Using the entries that follow, write out the line containing "C2: 150pF (0V, N3) -> 220pF (0V, N3)", the line containing "TP1: test point (N17) -> none", and every line between them, exactly and nothing else.

--- Data provided ---
────────────────

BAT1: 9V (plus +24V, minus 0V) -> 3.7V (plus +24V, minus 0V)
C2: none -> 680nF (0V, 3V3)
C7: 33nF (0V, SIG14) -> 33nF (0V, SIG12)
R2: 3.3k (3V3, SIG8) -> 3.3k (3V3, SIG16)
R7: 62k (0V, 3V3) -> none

────────────────

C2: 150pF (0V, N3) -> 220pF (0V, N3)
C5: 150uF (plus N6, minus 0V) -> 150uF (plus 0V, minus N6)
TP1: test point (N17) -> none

────────────────

--- Result of this task ---
C2: 150pF (0V, N3) -> 220pF (0V, N3)
C5: 150uF (plus N6, minus 0V) -> 150uF (plus 0V, minus N6)
TP1: test point (N17) -> none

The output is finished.